Input:

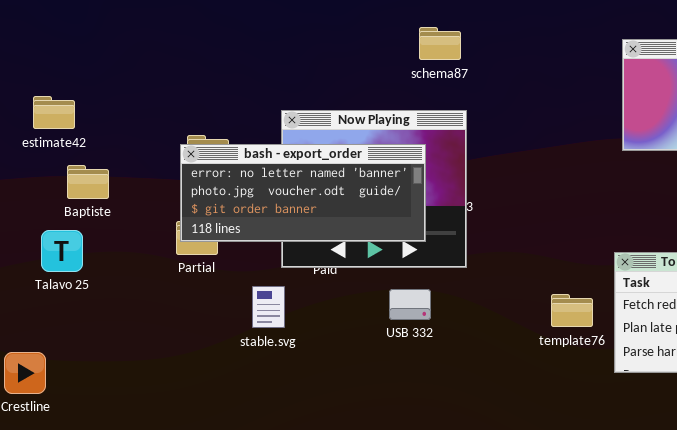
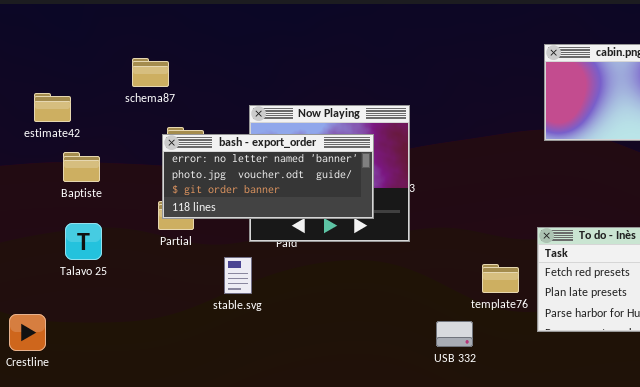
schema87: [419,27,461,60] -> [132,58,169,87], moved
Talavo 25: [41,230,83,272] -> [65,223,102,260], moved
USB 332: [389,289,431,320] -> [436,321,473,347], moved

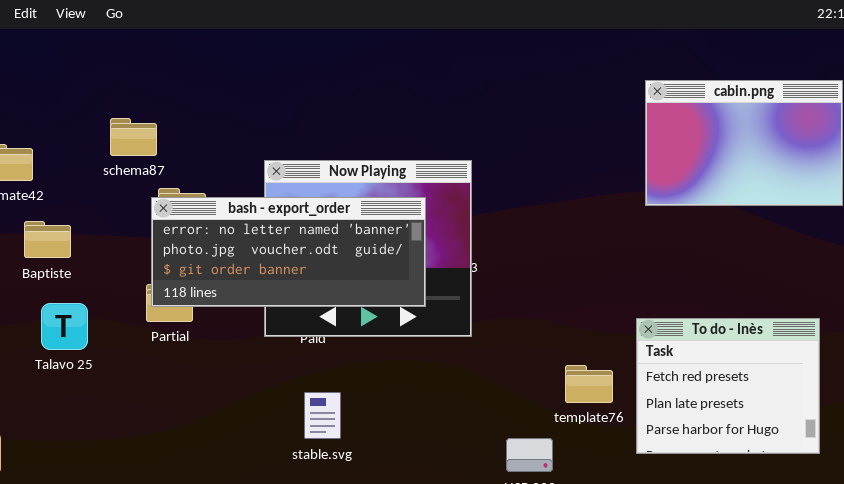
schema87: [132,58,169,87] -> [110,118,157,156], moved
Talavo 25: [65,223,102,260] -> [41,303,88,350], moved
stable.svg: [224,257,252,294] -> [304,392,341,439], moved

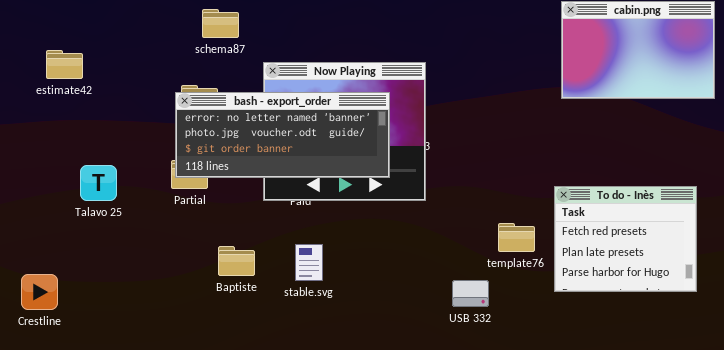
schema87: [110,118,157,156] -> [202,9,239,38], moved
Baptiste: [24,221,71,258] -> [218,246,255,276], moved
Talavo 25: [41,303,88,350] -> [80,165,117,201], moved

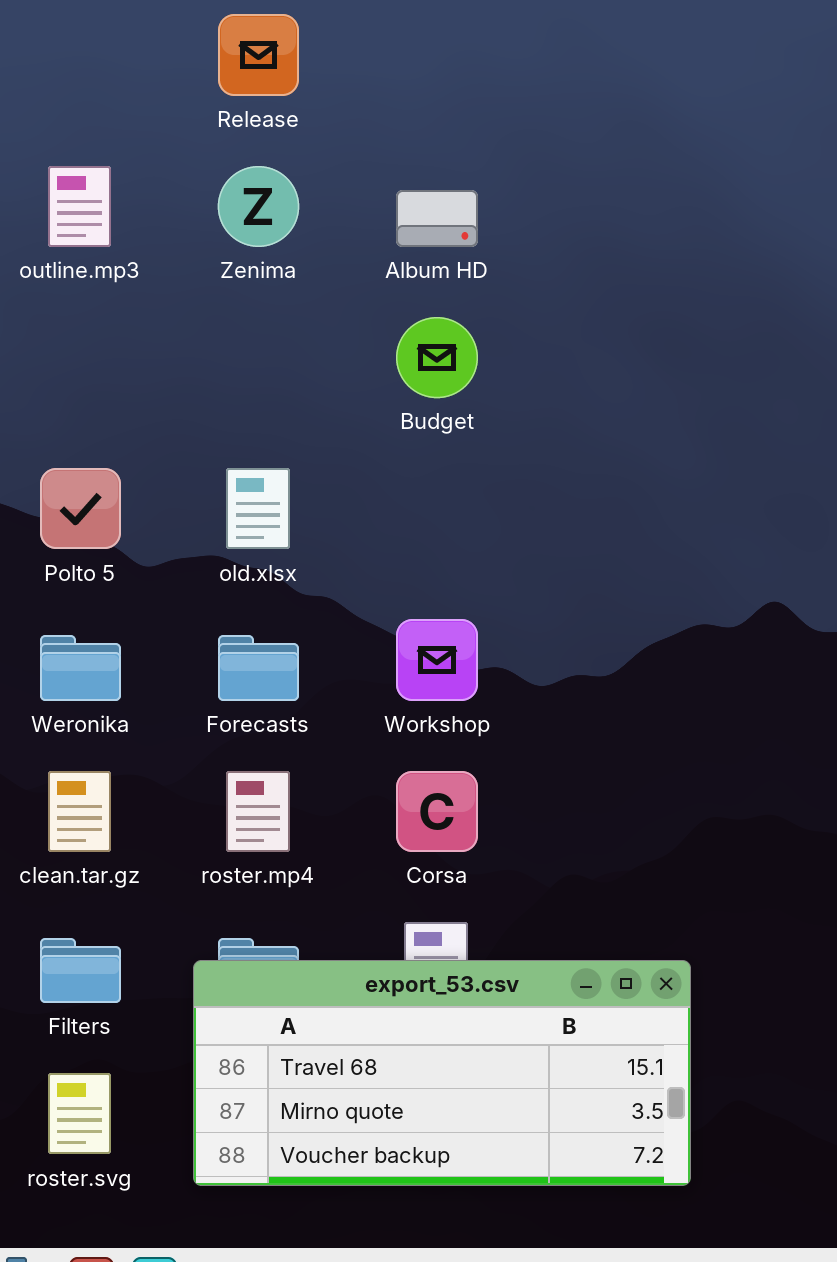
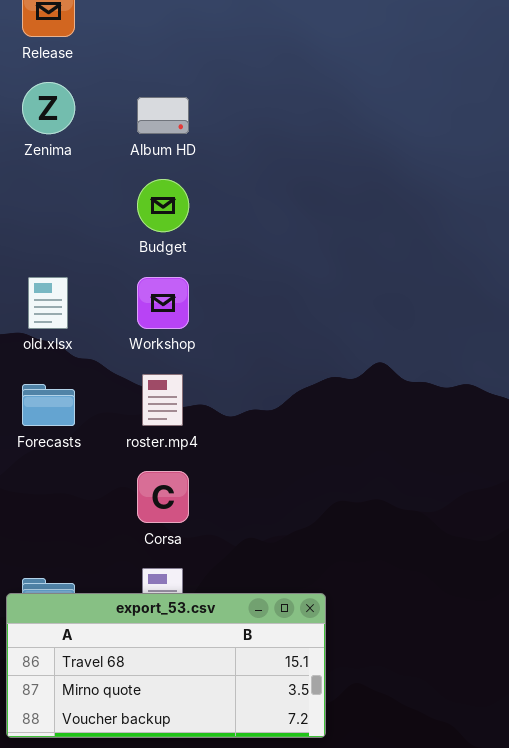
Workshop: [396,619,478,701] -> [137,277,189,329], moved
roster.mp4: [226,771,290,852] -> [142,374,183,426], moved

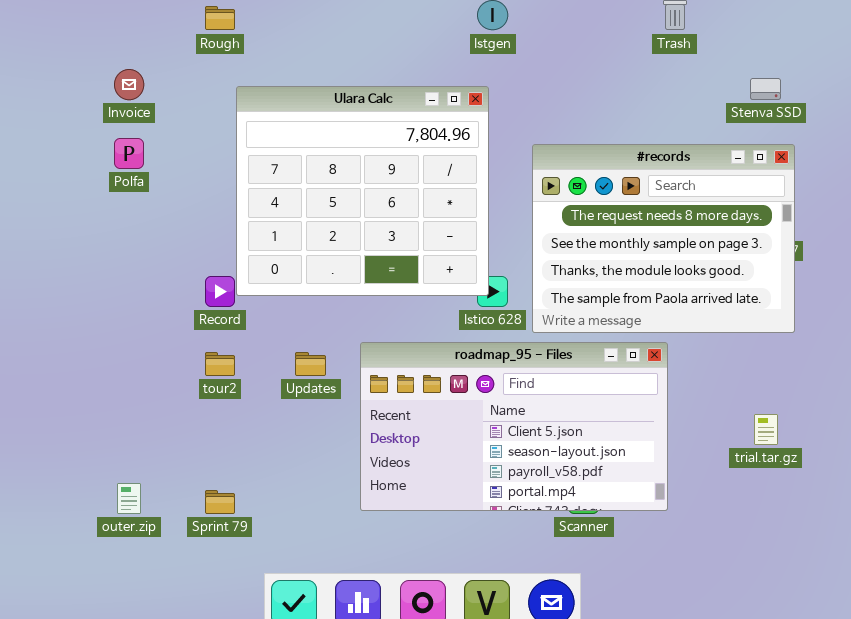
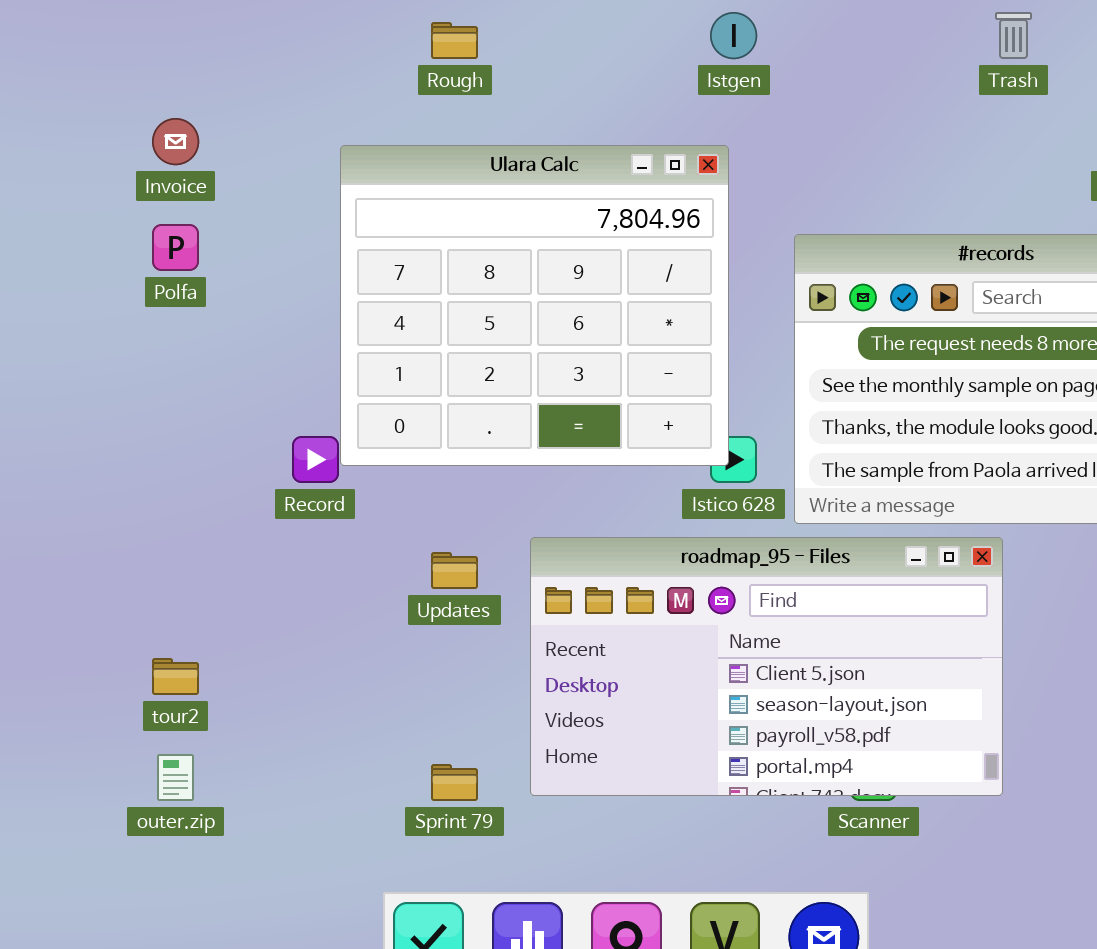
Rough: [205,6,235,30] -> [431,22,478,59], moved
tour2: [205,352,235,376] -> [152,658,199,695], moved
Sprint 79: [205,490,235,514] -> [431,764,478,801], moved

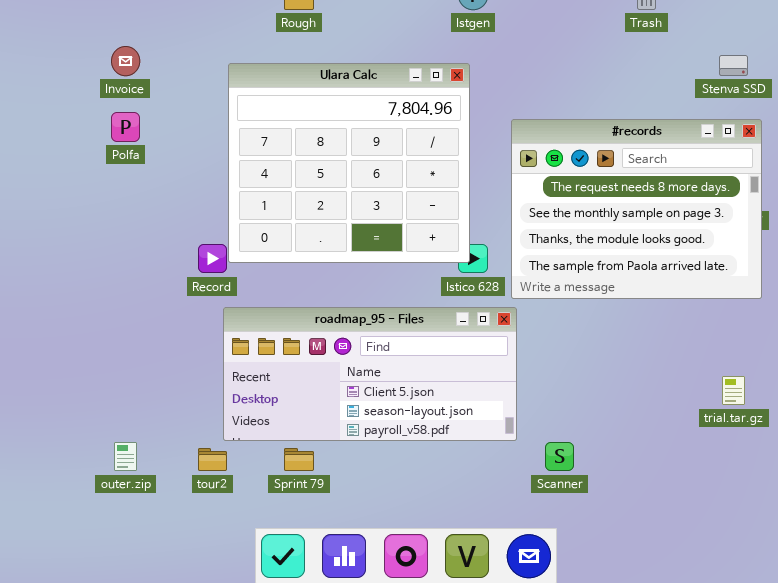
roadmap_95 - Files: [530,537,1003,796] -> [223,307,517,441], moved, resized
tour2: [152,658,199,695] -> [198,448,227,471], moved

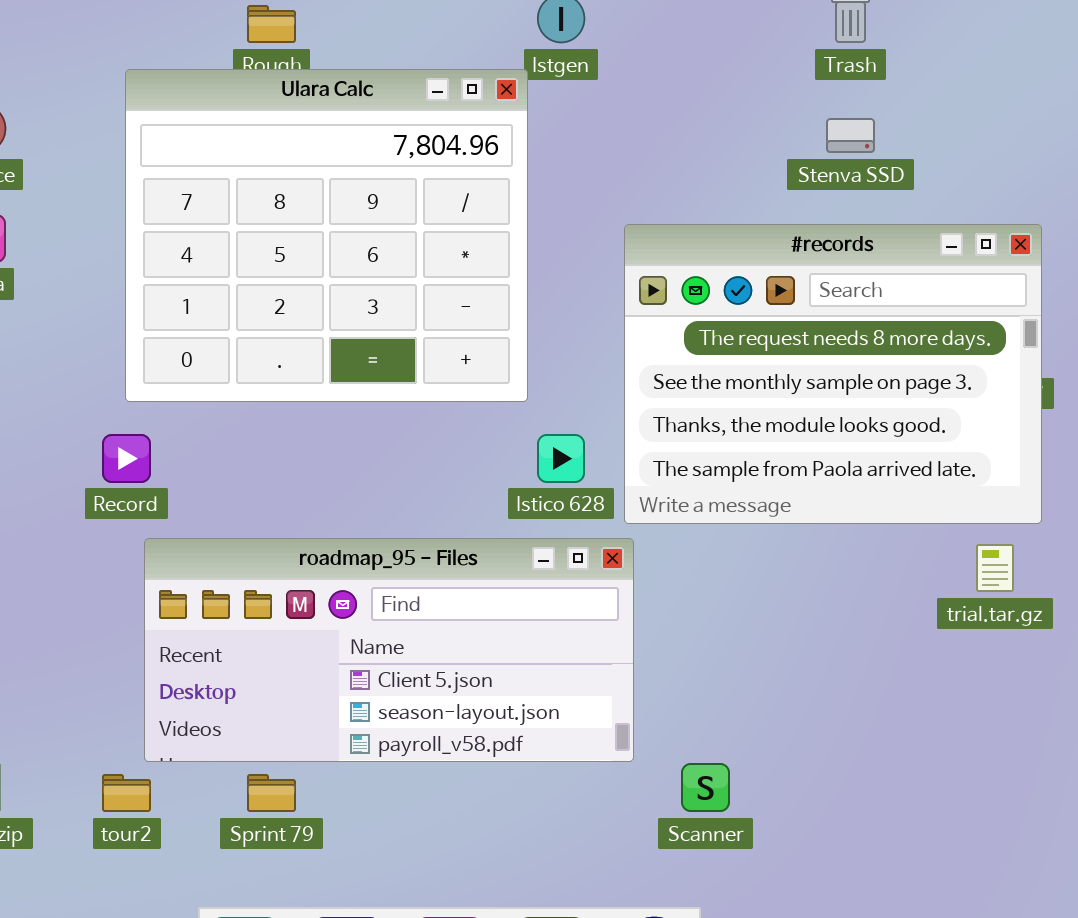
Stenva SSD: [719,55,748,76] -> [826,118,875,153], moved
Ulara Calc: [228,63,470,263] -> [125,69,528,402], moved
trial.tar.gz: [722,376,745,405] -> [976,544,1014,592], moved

What you should do: Beginning with the line that contains "Stenva SSD: [719,55,748,76]", each line of the records above through the last one must be printed word for word.

Output below:
Stenva SSD: [719,55,748,76] -> [826,118,875,153], moved
Ulara Calc: [228,63,470,263] -> [125,69,528,402], moved
trial.tar.gz: [722,376,745,405] -> [976,544,1014,592], moved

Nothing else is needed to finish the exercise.